* _WORK ITEM_: Restate the listing below line for line and word for word, without the pictures.
*** DATASET ENTRIES ***
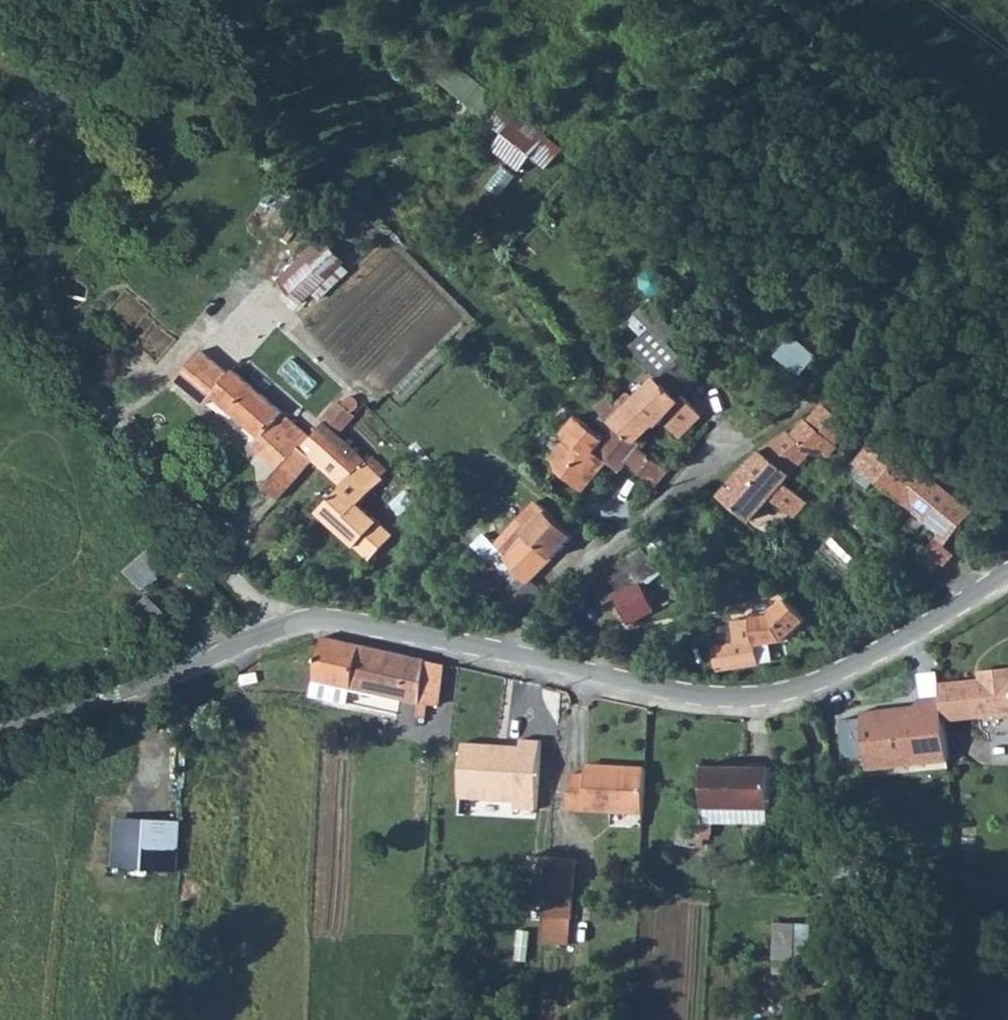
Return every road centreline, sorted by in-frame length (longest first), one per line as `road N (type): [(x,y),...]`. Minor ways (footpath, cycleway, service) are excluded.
road 1 (track): [(261,634),(215,553),(60,352),(38,271),(41,140),(89,61)]
road 2 (unclassified): [(504,654),(660,691),(760,699),(861,667),(1007,572)]
road 3 (unclassified): [(0,735),(195,669),(261,634),(350,622),(504,654)]
road 4 (residential): [(504,654),(582,567),(724,447)]

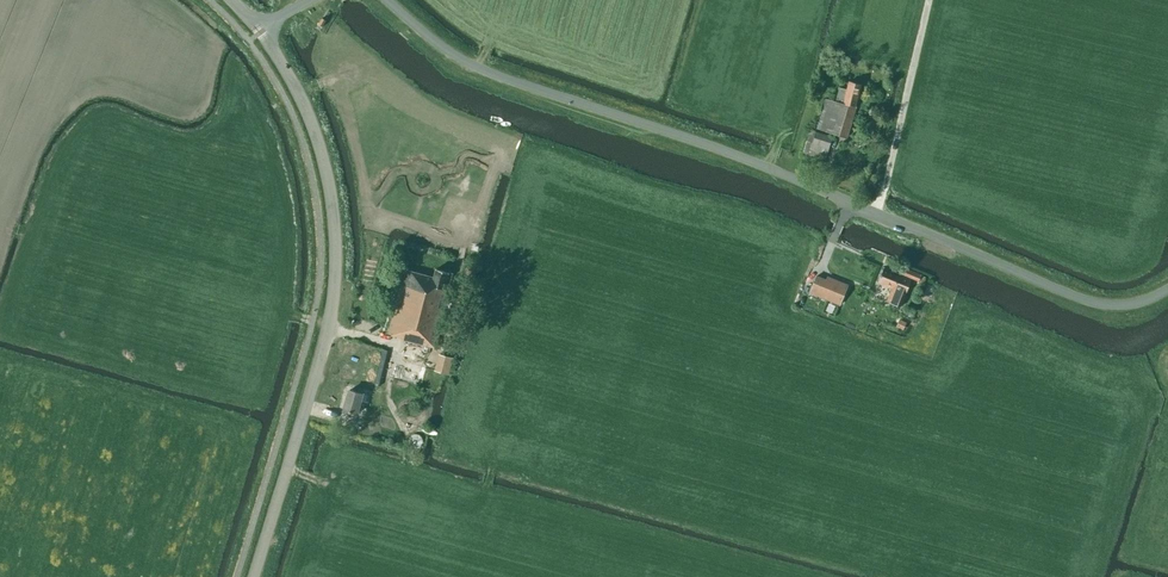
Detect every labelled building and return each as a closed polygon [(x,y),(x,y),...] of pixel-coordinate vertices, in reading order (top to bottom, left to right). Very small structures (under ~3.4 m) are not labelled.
[(856,106),(855,106),(862,84),(850,81),(847,89),(840,87),(838,92),(836,91),(835,95),(838,95),(836,101),(826,98),(817,128),(847,137),(856,106)] [(802,154),(825,160),(832,136),(810,130),(802,154)] [(921,274),(902,267),(899,274),(883,267),(877,282),(892,288),(887,300),(901,305),(910,280),(918,283),(921,274)] [(401,338),(435,348),(449,299),(446,298),(449,290),(445,289),(449,272),(436,268),(433,277),(407,270),(403,285),(401,284),(388,334),(401,338)] [(826,279),(816,275),(809,292),(840,305),(848,285),(827,276),(826,279)] [(906,322),(899,319),(896,327),(903,330),(906,322)] [(434,370),(448,374),(452,357),(439,354),(434,370)] [(364,394),(348,389),(342,410),(358,415),(364,394)]
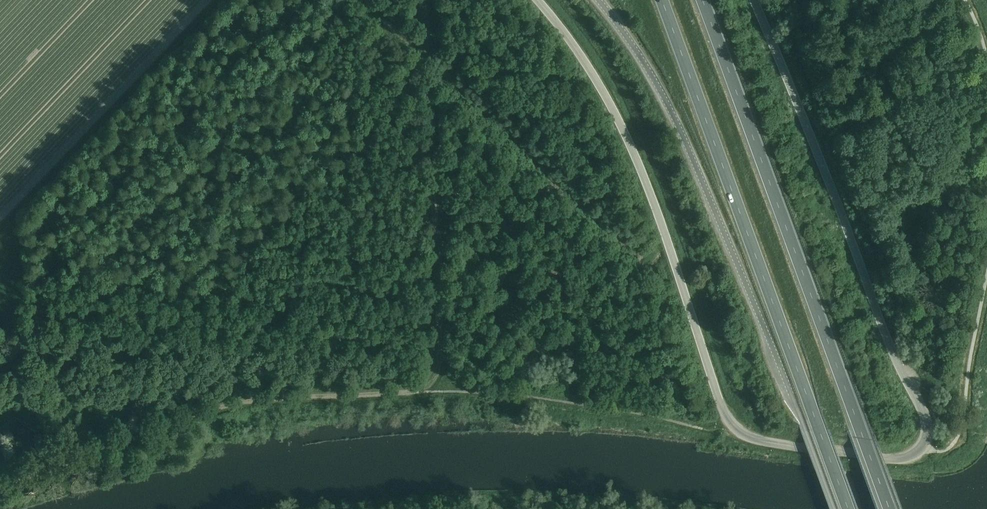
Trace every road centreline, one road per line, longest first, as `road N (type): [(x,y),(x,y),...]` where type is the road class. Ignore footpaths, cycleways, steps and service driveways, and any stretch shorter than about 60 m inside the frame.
*** End of DATASET ENTRIES ***
* _EXERCISE RESPONSE_:
Return every road centreline, sorted by in-frame length (longest first), one per line as `road N (type): [(x,y),...]`. Minor ways (footpath, cycleway, service) are excluded.
road 1 (track): [(261,634),(215,553),(60,352),(38,271),(41,140),(89,61)]
road 2 (unclassified): [(504,654),(660,691),(760,699),(861,667),(1007,572)]
road 3 (unclassified): [(0,735),(195,669),(261,634),(350,622),(504,654)]
road 4 (residential): [(504,654),(582,567),(724,447)]

Detect every labelled building and return each as a closed polygon [(x,y),(x,y),...] of pixel-coordinate vertices, in reading order (top to bottom, left to right). Very small structures (under ~3.4 m) are not labelled.
[(856,106),(855,106),(862,84),(850,81),(847,89),(840,87),(838,92),(836,91),(835,95),(838,95),(836,101),(826,98),(817,128),(847,137),(856,106)] [(802,154),(825,160),(832,136),(810,130),(802,154)] [(921,274),(902,267),(899,274),(883,267),(877,282),(892,288),(887,300),(901,305),(910,280),(918,283),(921,274)] [(401,338),(435,348),(449,299),(446,298),(449,290),(445,289),(449,272),(436,268),(433,277),(407,270),(403,285),(401,284),(388,334),(401,338)] [(826,279),(816,275),(809,292),(840,305),(848,285),(827,276),(826,279)] [(906,322),(899,319),(896,327),(903,330),(906,322)] [(434,370),(448,374),(452,357),(439,354),(434,370)] [(364,394),(348,389),(342,410),(358,415),(364,394)]
Trace every road centreline, one road per line, longest first, as `road N (type): [(x,y),(x,y),...]` where type is the road class. Ignore footpaths, cycleways, steps and service driveways, and any stretch shorter than about 60 m inside the frame.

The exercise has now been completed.